Assignment => Repeat the lines from the line with "brown light bulb: 10 -> 9" to the line with "pink watering can: 11 -> 9" in the listing below, keeping both end lines and adding nothing.

Records provided =>
Content starts

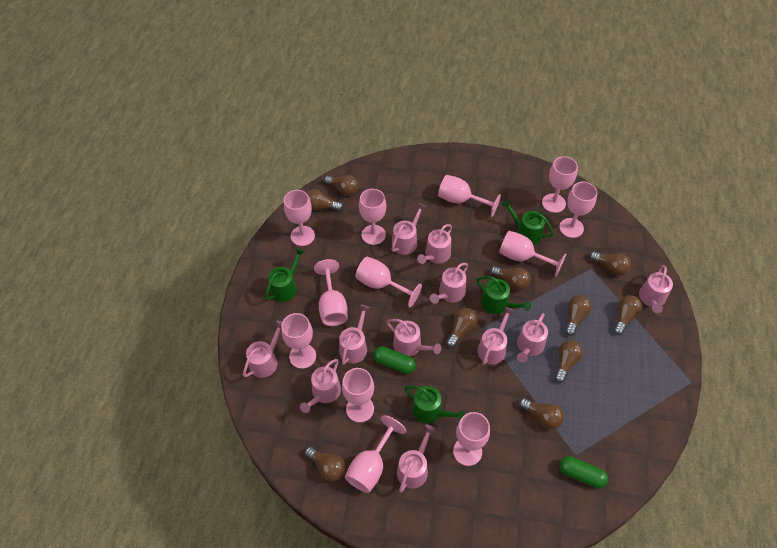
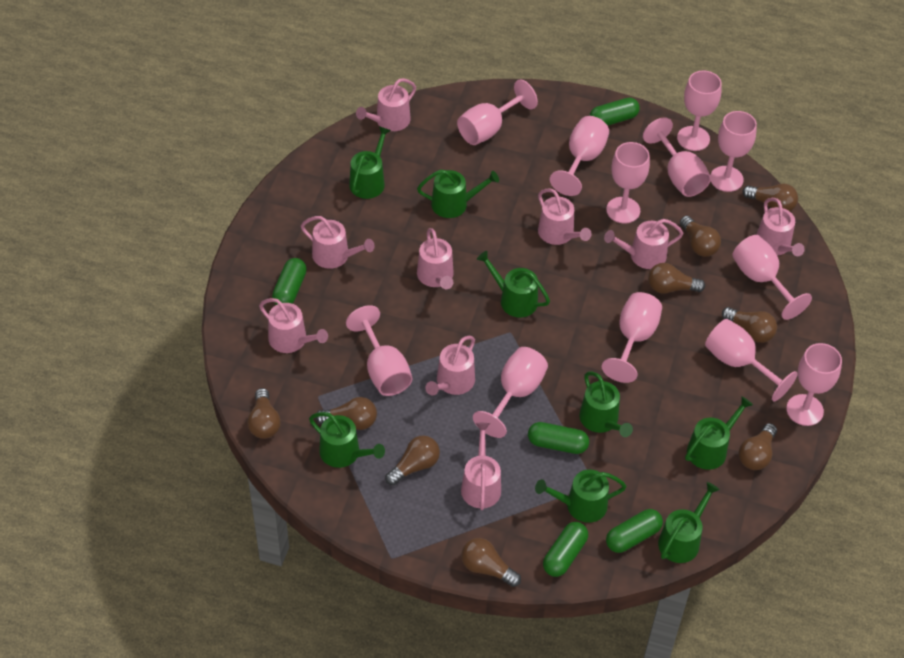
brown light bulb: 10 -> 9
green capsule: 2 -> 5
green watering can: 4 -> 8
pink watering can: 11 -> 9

Content ends
Content starts

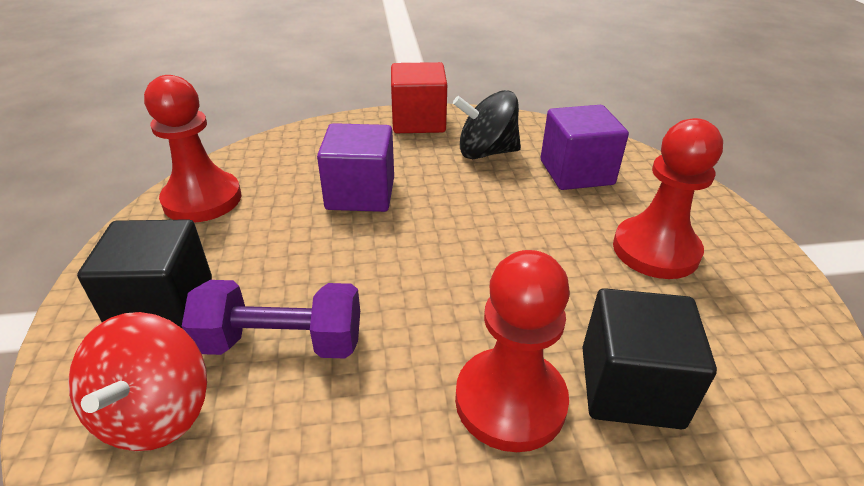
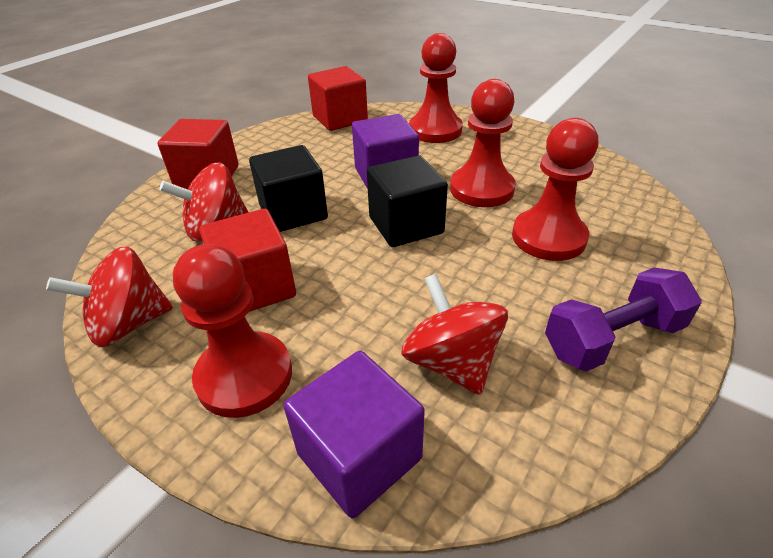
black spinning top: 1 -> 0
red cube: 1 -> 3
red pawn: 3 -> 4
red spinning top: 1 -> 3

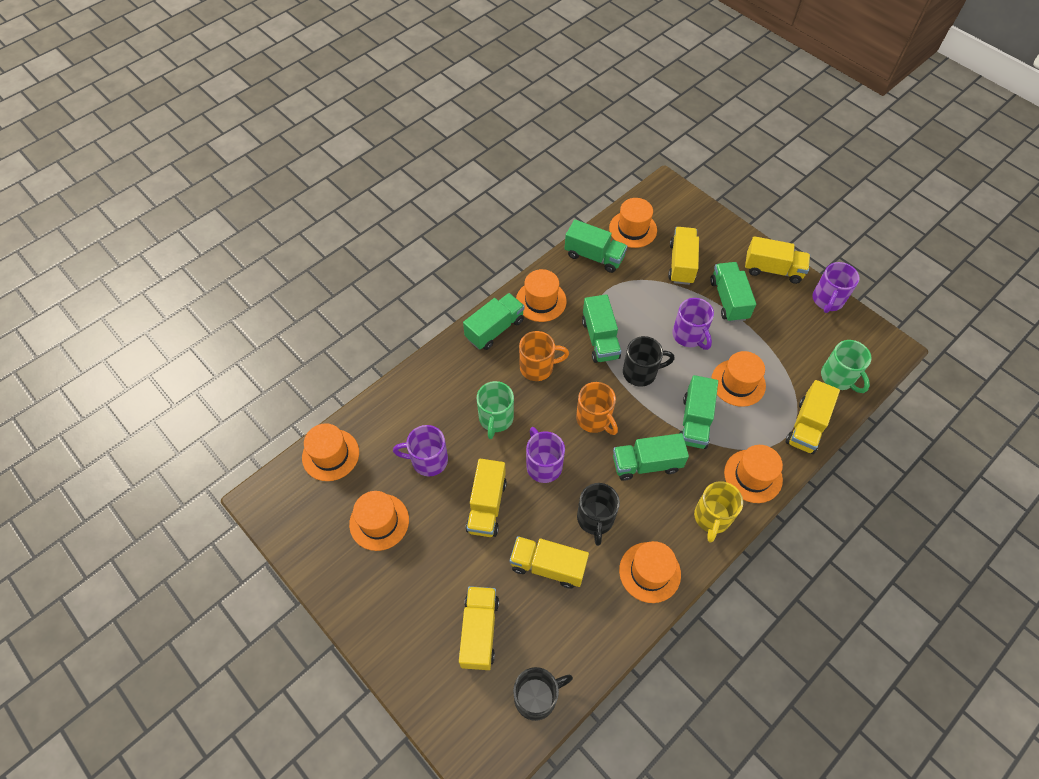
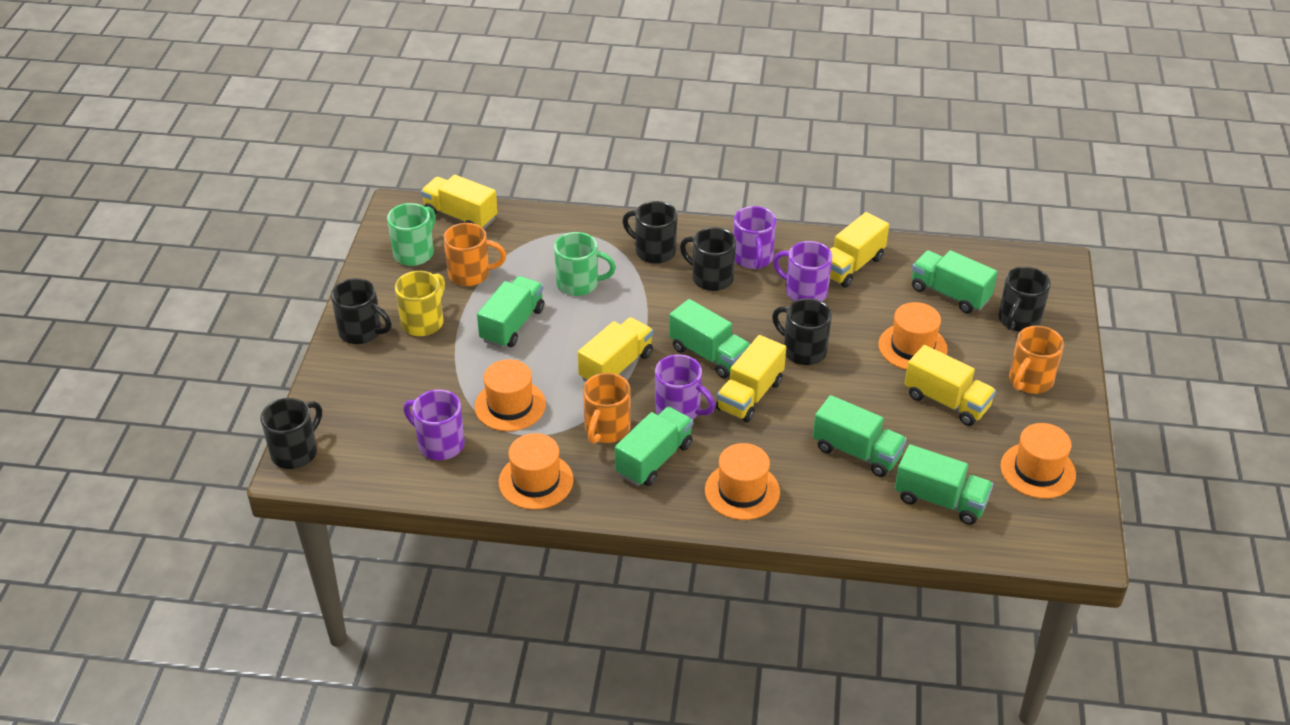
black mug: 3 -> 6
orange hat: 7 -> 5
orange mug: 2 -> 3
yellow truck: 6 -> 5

Content ends

Answer section =>
brown light bulb: 10 -> 9
green capsule: 2 -> 5
green watering can: 4 -> 8
pink watering can: 11 -> 9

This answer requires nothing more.